- PROMPT:
Scanning the listing below, tally every line where the string "none" shows up, then state the count alone.

- DATA EXTRACTS:

——————

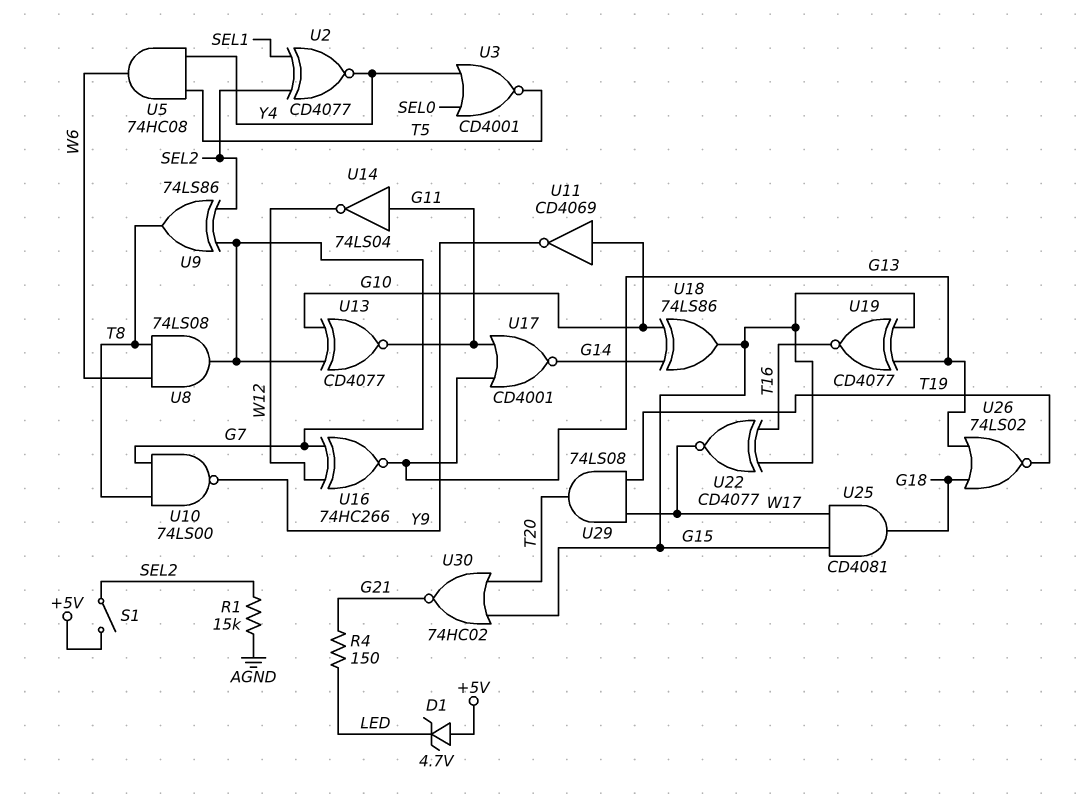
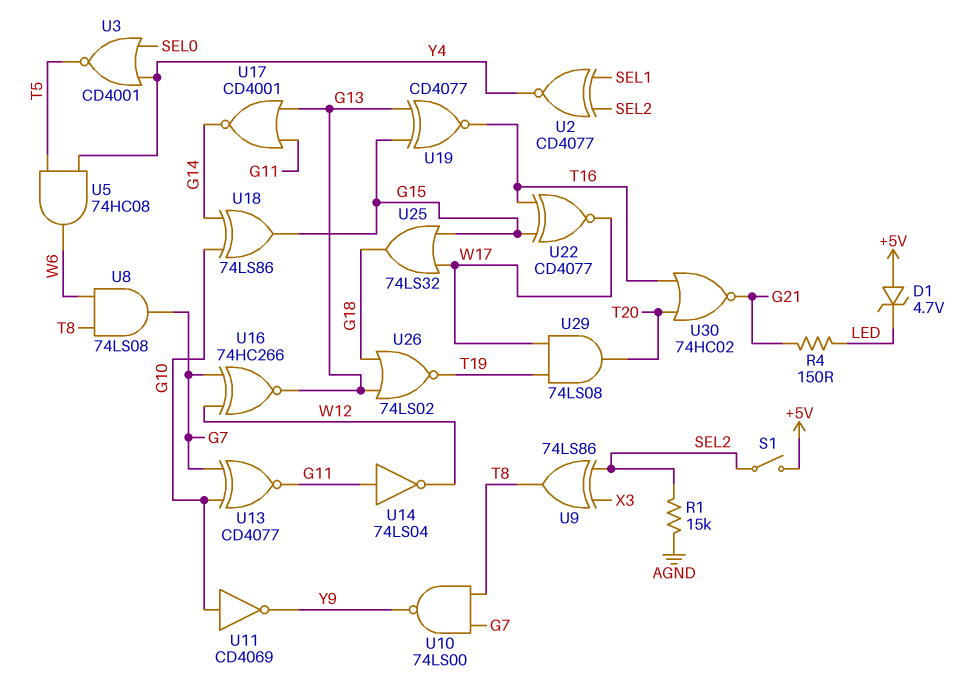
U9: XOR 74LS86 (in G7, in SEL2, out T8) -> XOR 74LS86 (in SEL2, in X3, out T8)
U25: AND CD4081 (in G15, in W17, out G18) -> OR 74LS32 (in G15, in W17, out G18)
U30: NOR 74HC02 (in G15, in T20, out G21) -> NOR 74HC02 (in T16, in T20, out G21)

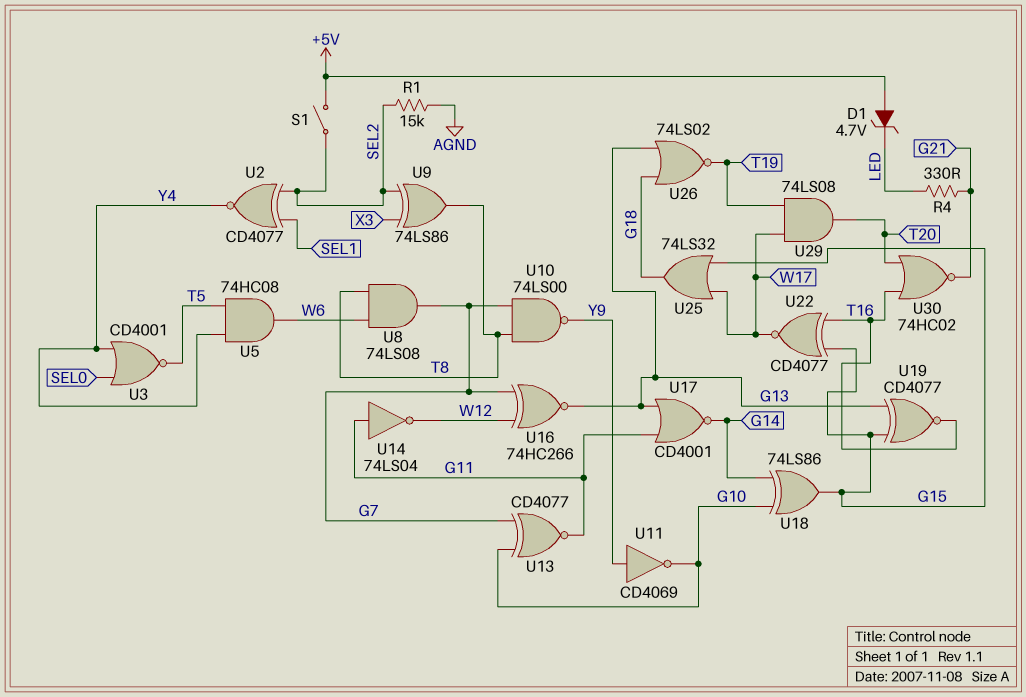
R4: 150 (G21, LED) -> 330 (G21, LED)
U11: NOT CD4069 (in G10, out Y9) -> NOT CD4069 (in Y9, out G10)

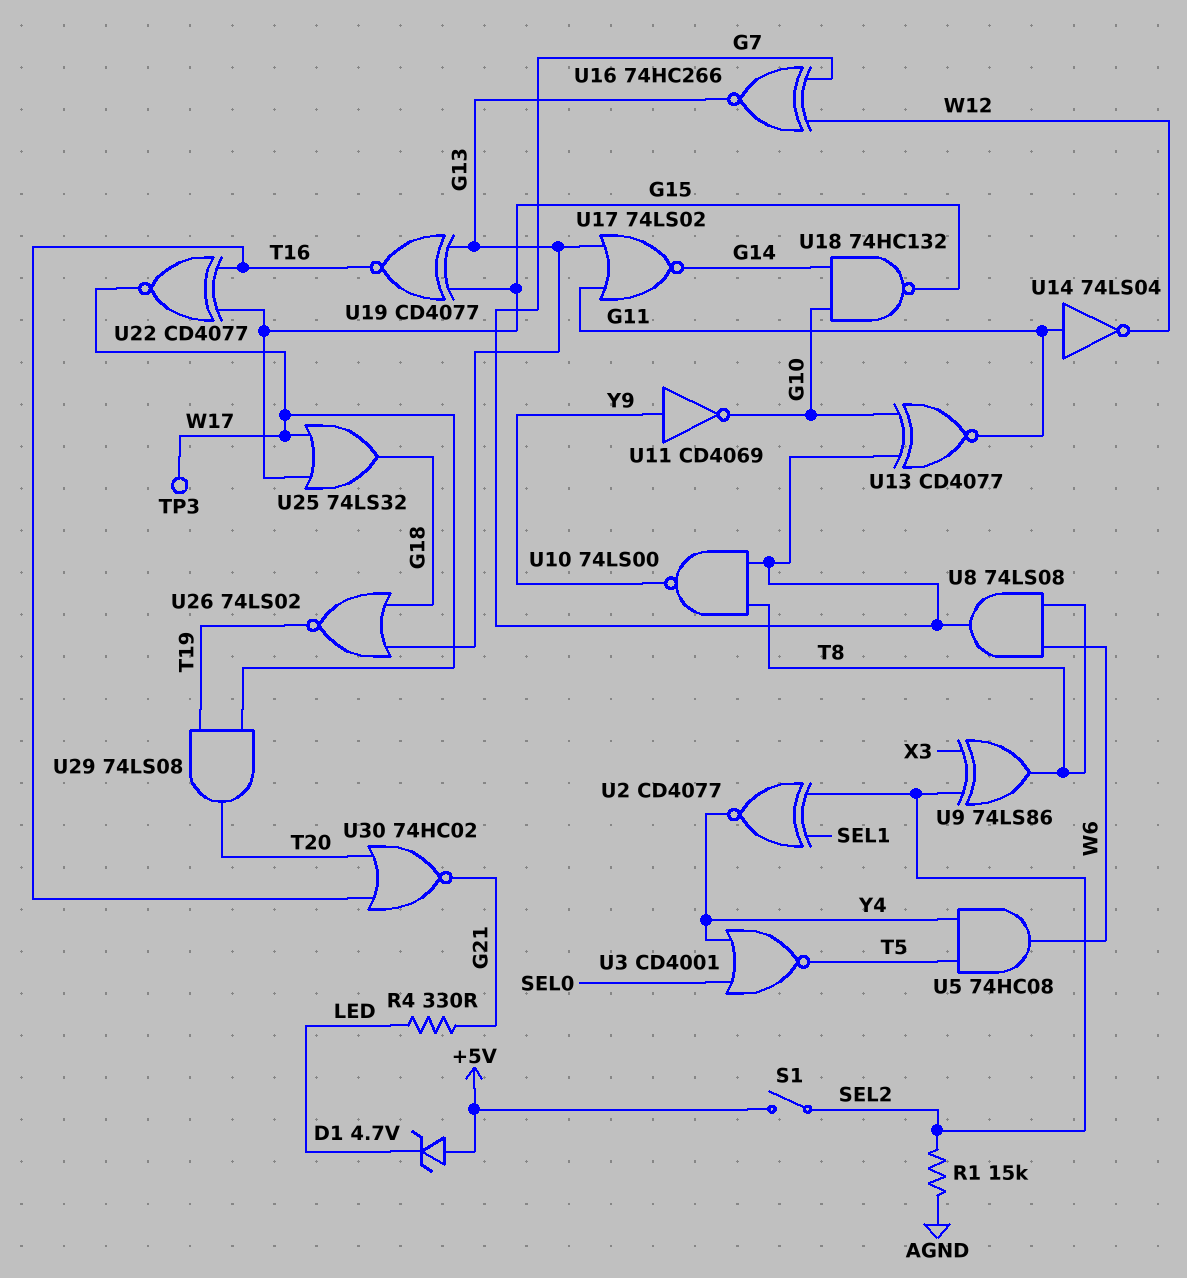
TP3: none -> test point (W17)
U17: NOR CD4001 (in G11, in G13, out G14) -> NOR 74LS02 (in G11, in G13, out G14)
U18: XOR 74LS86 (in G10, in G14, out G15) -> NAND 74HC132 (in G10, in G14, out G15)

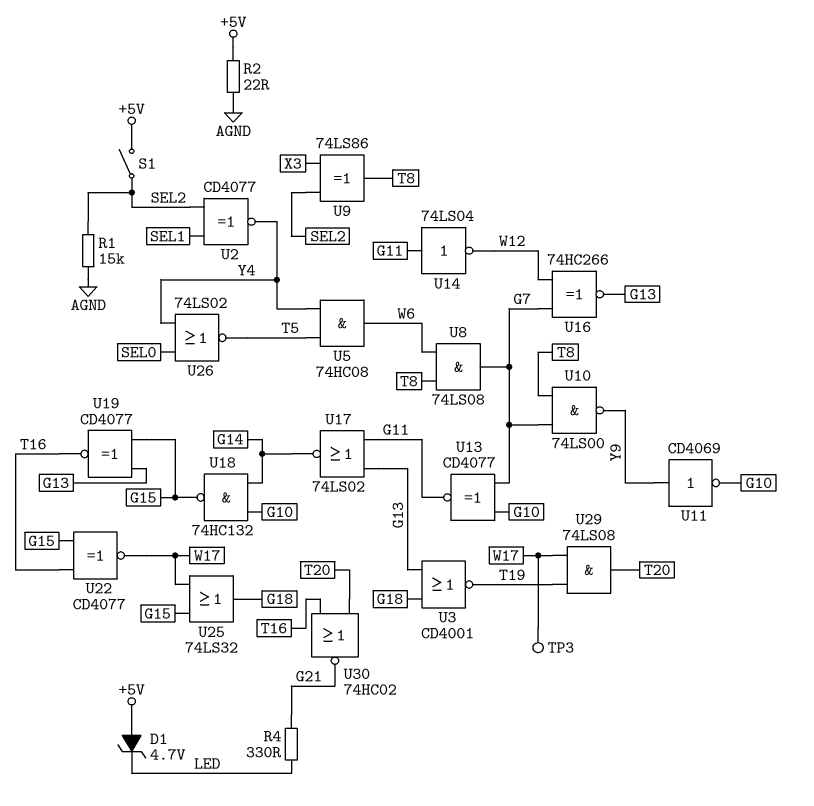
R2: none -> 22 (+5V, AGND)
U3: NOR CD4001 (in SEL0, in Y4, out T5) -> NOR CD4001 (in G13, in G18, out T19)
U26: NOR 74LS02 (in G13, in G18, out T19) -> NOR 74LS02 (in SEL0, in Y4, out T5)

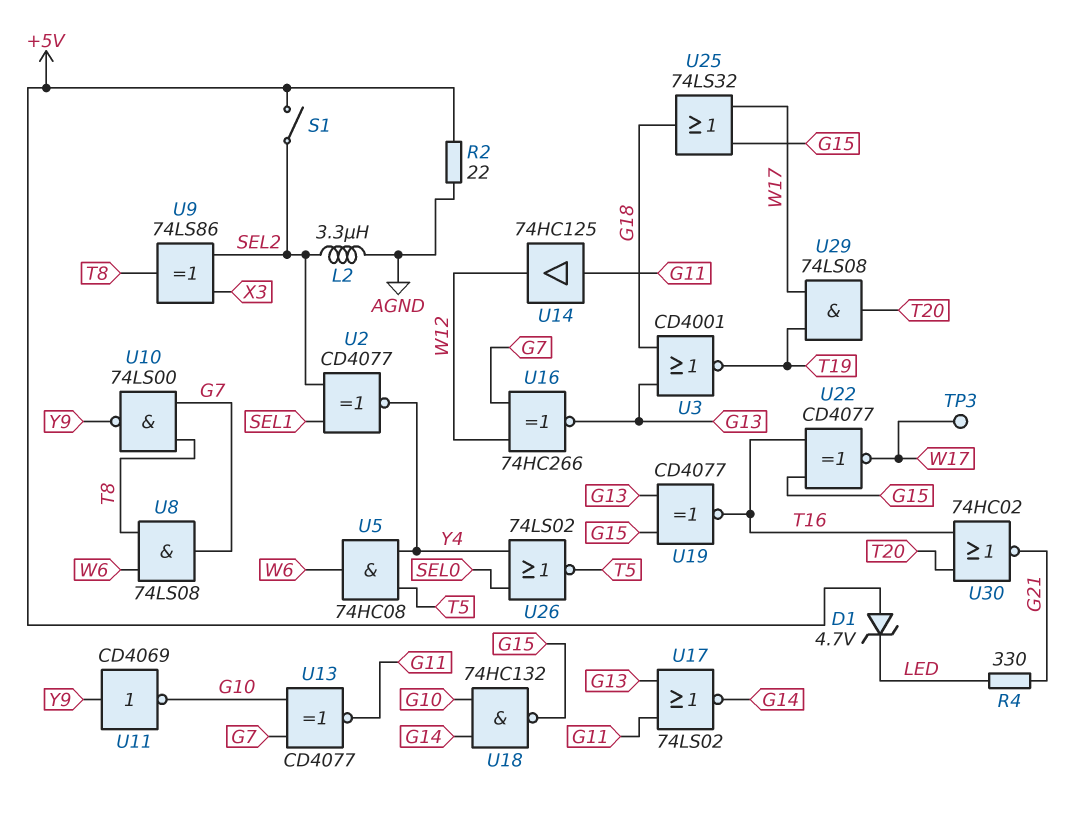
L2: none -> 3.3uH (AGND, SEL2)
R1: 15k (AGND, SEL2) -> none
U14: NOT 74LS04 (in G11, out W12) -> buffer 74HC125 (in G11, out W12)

——————

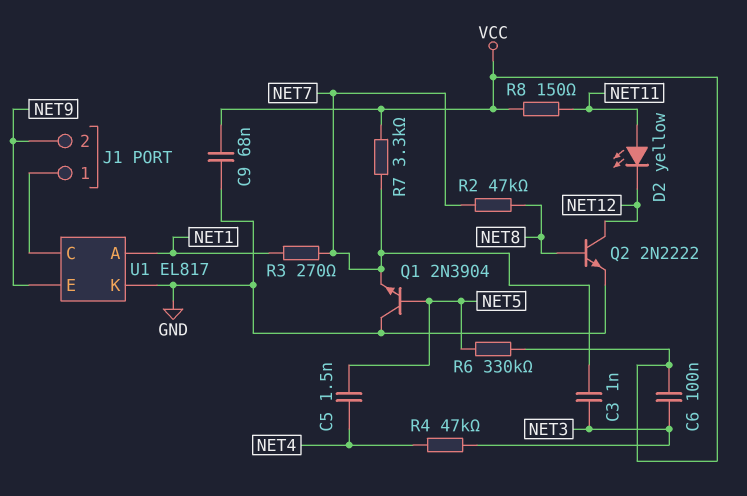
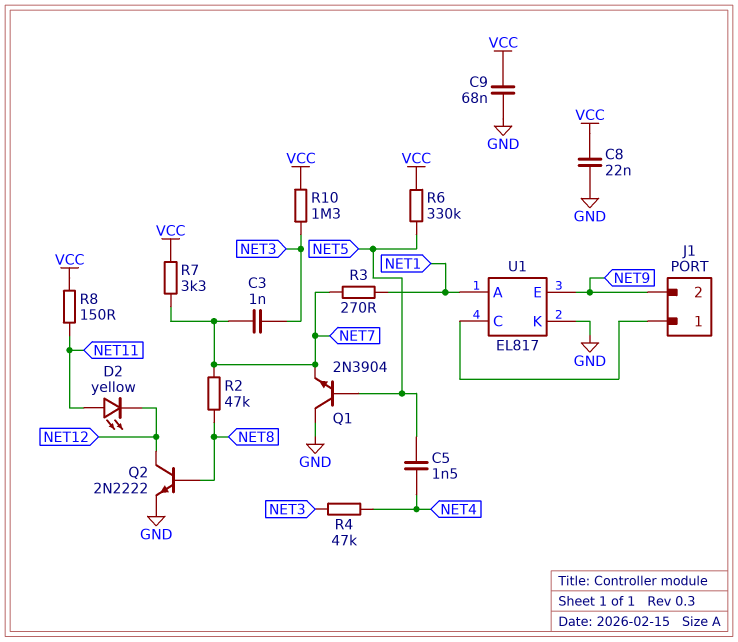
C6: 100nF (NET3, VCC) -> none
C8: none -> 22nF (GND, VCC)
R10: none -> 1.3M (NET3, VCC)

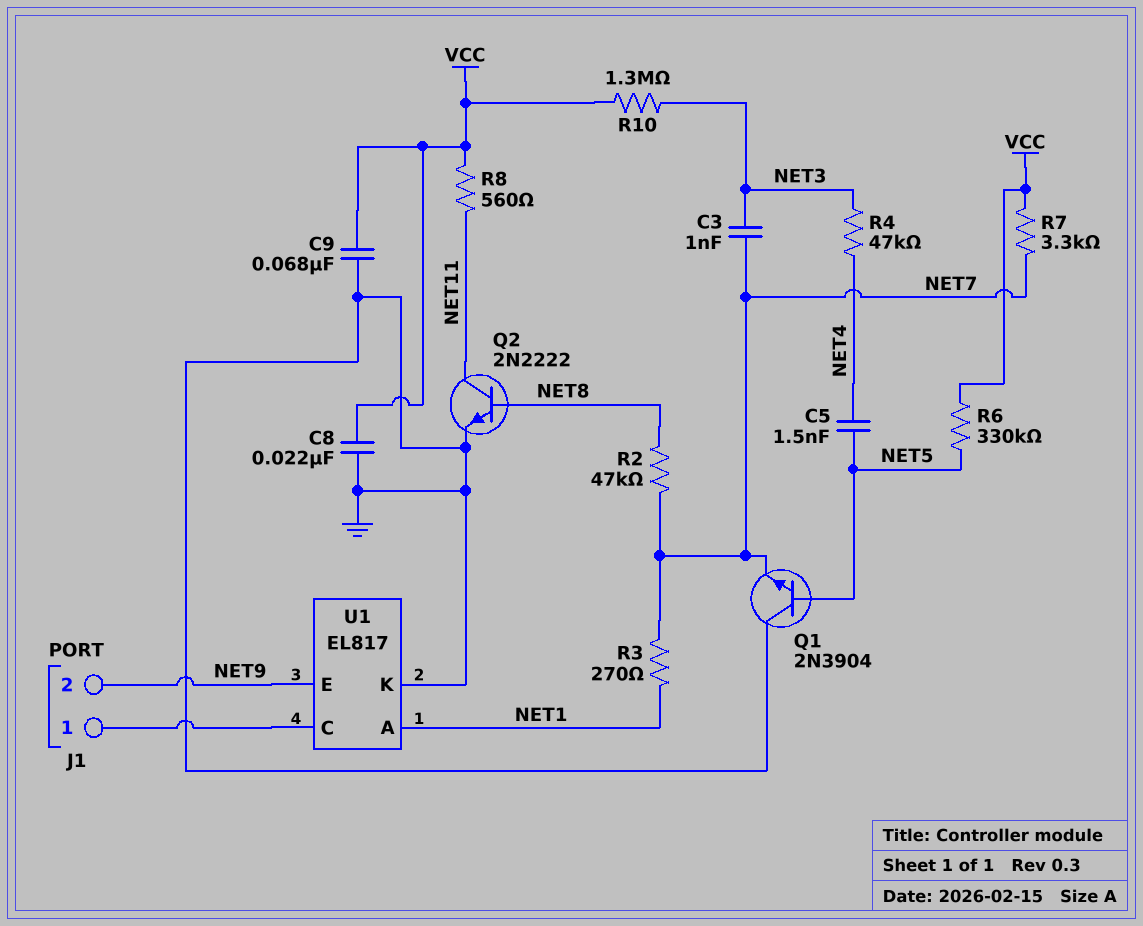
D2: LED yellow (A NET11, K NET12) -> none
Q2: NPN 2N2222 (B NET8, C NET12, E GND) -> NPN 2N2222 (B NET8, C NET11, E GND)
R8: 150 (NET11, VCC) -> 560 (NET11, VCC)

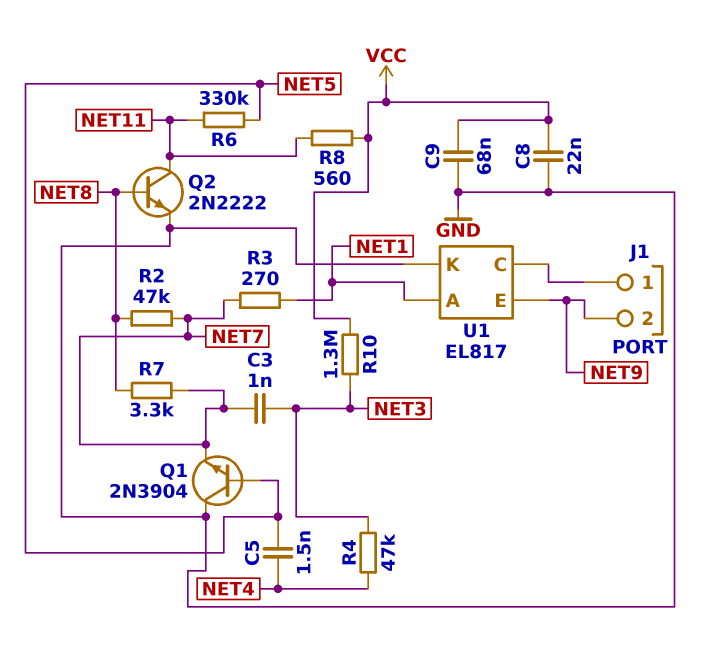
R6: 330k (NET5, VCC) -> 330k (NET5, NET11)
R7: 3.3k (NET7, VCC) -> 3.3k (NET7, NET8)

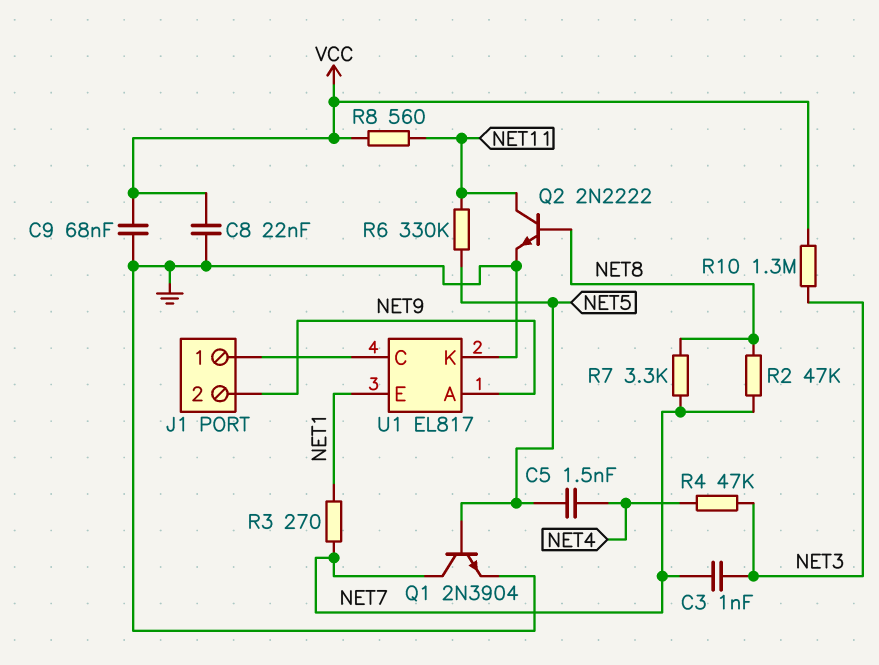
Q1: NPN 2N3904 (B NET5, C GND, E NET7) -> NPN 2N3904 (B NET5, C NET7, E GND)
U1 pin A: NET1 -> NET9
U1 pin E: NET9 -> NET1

——————

- WRITTEN RESPONSE:
8